_The problem_.
Put every line of the records below into a Markdown table with two columns, Row and Line, and skip any blank lines.
[start]
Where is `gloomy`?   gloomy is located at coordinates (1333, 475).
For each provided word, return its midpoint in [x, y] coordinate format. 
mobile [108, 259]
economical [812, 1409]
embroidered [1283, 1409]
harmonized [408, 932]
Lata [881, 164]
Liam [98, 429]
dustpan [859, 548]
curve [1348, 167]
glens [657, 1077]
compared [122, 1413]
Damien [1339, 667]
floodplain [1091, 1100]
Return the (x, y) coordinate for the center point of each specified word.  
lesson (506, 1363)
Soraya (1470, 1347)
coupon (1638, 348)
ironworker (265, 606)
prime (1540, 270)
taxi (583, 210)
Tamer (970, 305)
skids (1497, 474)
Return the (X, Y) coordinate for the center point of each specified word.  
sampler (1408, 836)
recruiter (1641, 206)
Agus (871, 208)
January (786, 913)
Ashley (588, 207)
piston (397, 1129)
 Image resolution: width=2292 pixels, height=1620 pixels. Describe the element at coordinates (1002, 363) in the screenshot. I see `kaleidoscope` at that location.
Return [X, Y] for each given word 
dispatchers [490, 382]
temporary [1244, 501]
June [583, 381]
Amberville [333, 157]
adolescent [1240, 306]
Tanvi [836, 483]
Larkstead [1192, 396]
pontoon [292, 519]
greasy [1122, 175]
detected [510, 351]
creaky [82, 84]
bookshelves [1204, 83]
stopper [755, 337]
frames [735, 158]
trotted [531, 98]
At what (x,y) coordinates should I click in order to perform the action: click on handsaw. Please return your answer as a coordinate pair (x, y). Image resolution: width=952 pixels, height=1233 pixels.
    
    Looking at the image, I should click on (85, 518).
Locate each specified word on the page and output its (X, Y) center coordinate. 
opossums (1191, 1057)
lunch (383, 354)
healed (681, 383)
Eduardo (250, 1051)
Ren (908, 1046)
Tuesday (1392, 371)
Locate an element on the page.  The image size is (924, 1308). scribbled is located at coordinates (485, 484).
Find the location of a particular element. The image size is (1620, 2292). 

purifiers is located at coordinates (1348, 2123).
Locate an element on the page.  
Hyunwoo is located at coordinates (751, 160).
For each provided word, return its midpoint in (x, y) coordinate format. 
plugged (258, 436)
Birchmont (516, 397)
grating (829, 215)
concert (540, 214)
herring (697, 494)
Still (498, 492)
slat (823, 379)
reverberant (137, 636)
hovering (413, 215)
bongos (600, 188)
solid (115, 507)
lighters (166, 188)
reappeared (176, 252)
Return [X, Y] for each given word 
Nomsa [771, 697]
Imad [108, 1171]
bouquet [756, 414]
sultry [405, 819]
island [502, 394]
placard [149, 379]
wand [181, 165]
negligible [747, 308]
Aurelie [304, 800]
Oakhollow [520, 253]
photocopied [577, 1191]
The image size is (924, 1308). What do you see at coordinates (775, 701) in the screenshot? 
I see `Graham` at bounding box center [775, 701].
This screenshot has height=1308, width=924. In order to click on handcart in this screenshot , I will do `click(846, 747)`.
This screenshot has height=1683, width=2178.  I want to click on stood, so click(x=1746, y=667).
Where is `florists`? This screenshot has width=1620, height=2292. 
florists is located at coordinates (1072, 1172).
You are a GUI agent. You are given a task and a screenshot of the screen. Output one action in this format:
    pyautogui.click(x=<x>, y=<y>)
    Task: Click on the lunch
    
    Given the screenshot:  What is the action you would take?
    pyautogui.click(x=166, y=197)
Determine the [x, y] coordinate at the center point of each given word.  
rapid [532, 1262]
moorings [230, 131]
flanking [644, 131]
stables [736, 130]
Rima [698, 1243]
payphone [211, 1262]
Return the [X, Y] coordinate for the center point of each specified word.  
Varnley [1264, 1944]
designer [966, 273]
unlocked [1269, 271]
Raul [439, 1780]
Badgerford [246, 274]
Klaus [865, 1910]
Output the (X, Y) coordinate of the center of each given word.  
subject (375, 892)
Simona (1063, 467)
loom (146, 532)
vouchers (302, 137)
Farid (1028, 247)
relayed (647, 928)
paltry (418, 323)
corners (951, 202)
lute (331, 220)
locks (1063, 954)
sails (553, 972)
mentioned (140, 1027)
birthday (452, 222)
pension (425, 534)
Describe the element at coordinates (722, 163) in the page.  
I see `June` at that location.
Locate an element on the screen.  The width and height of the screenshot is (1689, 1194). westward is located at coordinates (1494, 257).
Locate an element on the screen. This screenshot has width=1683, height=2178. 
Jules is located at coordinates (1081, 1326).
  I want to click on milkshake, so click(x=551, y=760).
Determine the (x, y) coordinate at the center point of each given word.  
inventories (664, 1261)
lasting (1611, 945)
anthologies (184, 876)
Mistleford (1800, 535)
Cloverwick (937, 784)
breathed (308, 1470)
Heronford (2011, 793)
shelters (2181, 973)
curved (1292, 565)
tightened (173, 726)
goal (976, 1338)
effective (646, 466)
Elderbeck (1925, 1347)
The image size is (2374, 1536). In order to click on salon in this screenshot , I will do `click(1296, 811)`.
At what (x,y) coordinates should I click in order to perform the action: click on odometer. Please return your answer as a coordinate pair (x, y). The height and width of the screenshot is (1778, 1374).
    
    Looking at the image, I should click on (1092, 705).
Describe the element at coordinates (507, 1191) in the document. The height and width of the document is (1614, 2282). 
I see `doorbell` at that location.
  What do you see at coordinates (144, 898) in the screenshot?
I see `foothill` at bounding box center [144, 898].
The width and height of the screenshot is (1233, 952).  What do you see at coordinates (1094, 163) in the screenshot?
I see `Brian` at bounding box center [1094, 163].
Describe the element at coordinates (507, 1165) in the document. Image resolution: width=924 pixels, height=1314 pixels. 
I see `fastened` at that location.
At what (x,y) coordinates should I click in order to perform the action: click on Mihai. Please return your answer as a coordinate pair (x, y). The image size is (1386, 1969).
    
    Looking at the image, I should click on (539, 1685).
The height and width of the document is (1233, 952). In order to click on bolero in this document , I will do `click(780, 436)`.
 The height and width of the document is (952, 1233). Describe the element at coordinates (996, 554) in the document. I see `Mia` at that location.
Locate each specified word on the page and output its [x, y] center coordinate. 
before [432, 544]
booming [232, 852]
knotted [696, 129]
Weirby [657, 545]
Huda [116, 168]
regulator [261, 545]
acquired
[end]
_Reply_.
| Row | Line |
|---|---|
| 1 | Where is `gloomy`?   gloomy is located at coordinates (1333, 475). |
| 2 | For each provided word, return its midpoint in [x, y] coordinate format.  |
| 3 | mobile [108, 259] |
| 4 | economical [812, 1409] |
| 5 | embroidered [1283, 1409] |
| 6 | harmonized [408, 932] |
| 7 | Lata [881, 164] |
| 8 | Liam [98, 429] |
| 9 | dustpan [859, 548] |
| 10 | curve [1348, 167] |
| 11 | glens [657, 1077] |
| 12 | compared [122, 1413] |
| 13 | Damien [1339, 667] |
| 14 | floodplain [1091, 1100] |
| 15 | Return the (x, y) coordinate for the center point of each specified word.   |
| 16 | lesson (506, 1363) |
| 17 | Soraya (1470, 1347) |
| 18 | coupon (1638, 348) |
| 19 | ironworker (265, 606) |
| 20 | prime (1540, 270) |
| 21 | taxi (583, 210) |
| 22 | Tamer (970, 305) |
| 23 | skids (1497, 474) |
| 24 | Return the (X, Y) coordinate for the center point of each specified word.   |
| 25 | sampler (1408, 836) |
| 26 | recruiter (1641, 206) |
| 27 | Agus (871, 208) |
| 28 | January (786, 913) |
| 29 | Ashley (588, 207) |
| 30 | piston (397, 1129) |
| 31 |  Image resolution: width=2292 pixels, height=1620 pixels. Describe the element at coordinates (1002, 363) in the screenshot. I see `kaleidoscope` at that location. |
| 32 | Return [X, Y] for each given word  |
| 33 | dispatchers [490, 382] |
| 34 | temporary [1244, 501] |
| 35 | June [583, 381] |
| 36 | Amberville [333, 157] |
| 37 | adolescent [1240, 306] |
| 38 | Tanvi [836, 483] |
| 39 | Larkstead [1192, 396] |
| 40 | pontoon [292, 519] |
| 41 | greasy [1122, 175] |
| 42 | detected [510, 351] |
| 43 | creaky [82, 84] |
| 44 | bookshelves [1204, 83] |
| 45 | stopper [755, 337] |
| 46 | frames [735, 158] |
| 47 | trotted [531, 98] |
| 48 | At what (x,y) coordinates should I click in order to perform the action: click on handsaw. Please return your answer as a coordinate pair (x, y). Image resolution: width=952 pixels, height=1233 pixels. |
| 49 |     Looking at the image, I should click on (85, 518). |
| 50 | Locate each specified word on the page and output its (X, Y) center coordinate.  |
| 51 | opossums (1191, 1057) |
| 52 | lunch (383, 354) |
| 53 | healed (681, 383) |
| 54 | Eduardo (250, 1051) |
| 55 | Ren (908, 1046) |
| 56 | Tuesday (1392, 371) |
| 57 | Locate an element on the page.  The image size is (924, 1308). scribbled is located at coordinates (485, 484). |
| 58 | Find the location of a particular element. The image size is (1620, 2292).  |
| 59 | purifiers is located at coordinates (1348, 2123). |
| 60 | Locate an element on the page.   |
| 61 | Hyunwoo is located at coordinates (751, 160). |
| 62 | For each provided word, return its midpoint in (x, y) coordinate format.  |
| 63 | plugged (258, 436) |
| 64 | Birchmont (516, 397) |
| 65 | grating (829, 215) |
| 66 | concert (540, 214) |
| 67 | herring (697, 494) |
| 68 | Still (498, 492) |
| 69 | slat (823, 379) |
| 70 | reverberant (137, 636) |
| 71 | hovering (413, 215) |
| 72 | bongos (600, 188) |
| 73 | solid (115, 507) |
| 74 | lighters (166, 188) |
| 75 | reappeared (176, 252) |
| 76 | Return [X, Y] for each given word  |
| 77 | Nomsa [771, 697] |
| 78 | Imad [108, 1171] |
| 79 | bouquet [756, 414] |
| 80 | sultry [405, 819] |
| 81 | island [502, 394] |
| 82 | placard [149, 379] |
| 83 | wand [181, 165] |
| 84 | negligible [747, 308] |
| 85 | Aurelie [304, 800] |
| 86 | Oakhollow [520, 253] |
| 87 | photocopied [577, 1191] |
| 88 | The image size is (924, 1308). What do you see at coordinates (775, 701) in the screenshot?  |
| 89 | I see `Graham` at bounding box center [775, 701]. |
| 90 | This screenshot has height=1308, width=924. In order to click on handcart in this screenshot , I will do `click(846, 747)`. |
| 91 | This screenshot has height=1683, width=2178.  I want to click on stood, so click(x=1746, y=667). |
| 92 | Where is `florists`? This screenshot has width=1620, height=2292.  |
| 93 | florists is located at coordinates (1072, 1172). |
| 94 | You are a GUI agent. You are given a task and a screenshot of the screen. Output one action in this format: |
| 95 |     pyautogui.click(x=<x>, y=<y>) |
| 96 |     Task: Click on the lunch |
| 97 |     Given the screenshot:  What is the action you would take? |
| 98 |     pyautogui.click(x=166, y=197) |
| 99 | Determine the [x, y] coordinate at the center point of each given word.   |
| 100 | rapid [532, 1262] |
| 101 | moorings [230, 131] |
| 102 | flanking [644, 131] |
| 103 | stables [736, 130] |
| 104 | Rima [698, 1243] |
| 105 | payphone [211, 1262] |
| 106 | Return the [X, Y] coordinate for the center point of each specified word.   |
| 107 | Varnley [1264, 1944] |
| 108 | designer [966, 273] |
| 109 | unlocked [1269, 271] |
| 110 | Raul [439, 1780] |
| 111 | Badgerford [246, 274] |
| 112 | Klaus [865, 1910] |
| 113 | Output the (X, Y) coordinate of the center of each given word.   |
| 114 | subject (375, 892) |
| 115 | Simona (1063, 467) |
| 116 | loom (146, 532) |
| 117 | vouchers (302, 137) |
| 118 | Farid (1028, 247) |
| 119 | relayed (647, 928) |
| 120 | paltry (418, 323) |
| 121 | corners (951, 202) |
| 122 | lute (331, 220) |
| 123 | locks (1063, 954) |
| 124 | sails (553, 972) |
| 125 | mentioned (140, 1027) |
| 126 | birthday (452, 222) |
| 127 | pension (425, 534) |
| 128 | Describe the element at coordinates (722, 163) in the page.   |
| 129 | I see `June` at that location. |
| 130 | Locate an element on the screen.  The width and height of the screenshot is (1689, 1194). westward is located at coordinates (1494, 257). |
| 131 | Locate an element on the screen. This screenshot has width=1683, height=2178.  |
| 132 | Jules is located at coordinates (1081, 1326). |
| 133 |   I want to click on milkshake, so click(x=551, y=760). |
| 134 | Determine the (x, y) coordinate at the center point of each given word.   |
| 135 | inventories (664, 1261) |
| 136 | lasting (1611, 945) |
| 137 | anthologies (184, 876) |
| 138 | Mistleford (1800, 535) |
| 139 | Cloverwick (937, 784) |
| 140 | breathed (308, 1470) |
| 141 | Heronford (2011, 793) |
| 142 | shelters (2181, 973) |
| 143 | curved (1292, 565) |
| 144 | tightened (173, 726) |
| 145 | goal (976, 1338) |
| 146 | effective (646, 466) |
| 147 | Elderbeck (1925, 1347) |
| 148 | The image size is (2374, 1536). In order to click on salon in this screenshot , I will do `click(1296, 811)`. |
| 149 | At what (x,y) coordinates should I click in order to perform the action: click on odometer. Please return your answer as a coordinate pair (x, y). The height and width of the screenshot is (1778, 1374). |
| 150 |     Looking at the image, I should click on (1092, 705). |
| 151 | Describe the element at coordinates (507, 1191) in the document. The height and width of the document is (1614, 2282).  |
| 152 | I see `doorbell` at that location. |
| 153 |   What do you see at coordinates (144, 898) in the screenshot? |
| 154 | I see `foothill` at bounding box center [144, 898]. |
| 155 | The width and height of the screenshot is (1233, 952).  What do you see at coordinates (1094, 163) in the screenshot? |
| 156 | I see `Brian` at bounding box center [1094, 163]. |
| 157 | Describe the element at coordinates (507, 1165) in the document. Image resolution: width=924 pixels, height=1314 pixels.  |
| 158 | I see `fastened` at that location. |
| 159 | At what (x,y) coordinates should I click in order to perform the action: click on Mihai. Please return your answer as a coordinate pair (x, y). The image size is (1386, 1969). |
| 160 |     Looking at the image, I should click on (539, 1685). |
| 161 | The height and width of the document is (1233, 952). In order to click on bolero in this document , I will do `click(780, 436)`. |
| 162 |  The height and width of the document is (952, 1233). Describe the element at coordinates (996, 554) in the document. I see `Mia` at that location. |
| 163 | Locate each specified word on the page and output its [x, y] center coordinate.  |
| 164 | before [432, 544] |
| 165 | booming [232, 852] |
| 166 | knotted [696, 129] |
| 167 | Weirby [657, 545] |
| 168 | Huda [116, 168] |
| 169 | regulator [261, 545] |
| 170 | acquired |